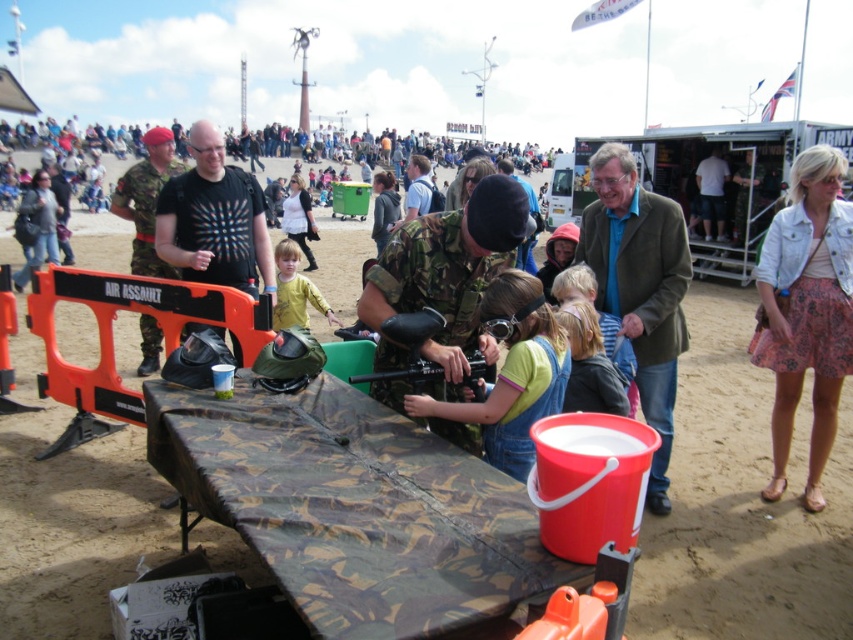
Question: Which object is positioned farthest from the dark blue jeans at center?

Choices:
 (A) matte black helmet at center
 (B) yellow matte shirt at center
 (C) denim jacket at center

Answer: (C)

Question: Does black matte t-shirt at center appear under dark blue jeans at center?

Choices:
 (A) yes
 (B) no

Answer: (A)

Question: Considering the real-world distances, which object is farthest from the denim overalls at center?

┄┄┄┄┄┄

TASK TO COMPLETE - Rewrite all the rows above with each "at center" renamed to "in the middle" and nothing else altered. Leave the pictures out.

RESULT OF THIS TASK -
Question: Which object is positioned farthest from the dark blue jeans in the middle?

Choices:
 (A) matte black helmet in the middle
 (B) yellow matte shirt in the middle
 (C) denim jacket in the middle

Answer: (C)

Question: Does black matte t-shirt in the middle appear under dark blue jeans in the middle?

Choices:
 (A) yes
 (B) no

Answer: (A)

Question: Considering the real-world distances, which object is farthest from the denim overalls in the middle?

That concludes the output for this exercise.